Modification records
********
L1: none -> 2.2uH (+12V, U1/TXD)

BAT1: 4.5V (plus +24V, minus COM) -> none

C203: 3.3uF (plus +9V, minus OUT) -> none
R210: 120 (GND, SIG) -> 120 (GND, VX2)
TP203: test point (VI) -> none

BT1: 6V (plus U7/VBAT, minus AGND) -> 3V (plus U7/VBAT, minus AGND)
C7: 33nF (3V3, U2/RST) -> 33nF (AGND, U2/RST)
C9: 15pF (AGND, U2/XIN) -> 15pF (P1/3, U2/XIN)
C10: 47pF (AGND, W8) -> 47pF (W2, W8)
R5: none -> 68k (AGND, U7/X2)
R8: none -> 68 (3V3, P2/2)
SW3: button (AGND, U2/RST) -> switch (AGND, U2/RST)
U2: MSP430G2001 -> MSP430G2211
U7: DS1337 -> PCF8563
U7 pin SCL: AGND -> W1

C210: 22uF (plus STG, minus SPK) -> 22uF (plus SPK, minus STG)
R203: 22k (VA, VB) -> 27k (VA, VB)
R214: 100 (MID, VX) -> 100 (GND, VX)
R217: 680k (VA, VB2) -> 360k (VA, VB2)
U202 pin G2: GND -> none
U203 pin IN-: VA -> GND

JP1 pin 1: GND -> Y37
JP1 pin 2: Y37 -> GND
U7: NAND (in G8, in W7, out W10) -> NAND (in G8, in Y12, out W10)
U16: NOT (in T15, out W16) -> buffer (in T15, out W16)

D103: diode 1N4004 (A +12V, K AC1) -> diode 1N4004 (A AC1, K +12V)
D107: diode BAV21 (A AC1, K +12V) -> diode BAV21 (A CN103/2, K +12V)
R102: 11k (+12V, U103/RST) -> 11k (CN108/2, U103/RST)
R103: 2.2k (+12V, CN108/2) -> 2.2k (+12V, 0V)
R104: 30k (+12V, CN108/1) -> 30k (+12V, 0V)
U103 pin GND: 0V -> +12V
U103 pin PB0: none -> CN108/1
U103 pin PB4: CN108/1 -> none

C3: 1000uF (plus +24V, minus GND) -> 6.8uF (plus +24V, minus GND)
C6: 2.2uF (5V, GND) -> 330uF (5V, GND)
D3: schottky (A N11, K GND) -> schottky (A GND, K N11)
********
**The task:** Lines containing the word "plus" are to be located in the entries and copied.

**Answer for this exercise:**
BAT1: 4.5V (plus +24V, minus COM) -> none
C203: 3.3uF (plus +9V, minus OUT) -> none
BT1: 6V (plus U7/VBAT, minus AGND) -> 3V (plus U7/VBAT, minus AGND)
C210: 22uF (plus STG, minus SPK) -> 22uF (plus SPK, minus STG)
C3: 1000uF (plus +24V, minus GND) -> 6.8uF (plus +24V, minus GND)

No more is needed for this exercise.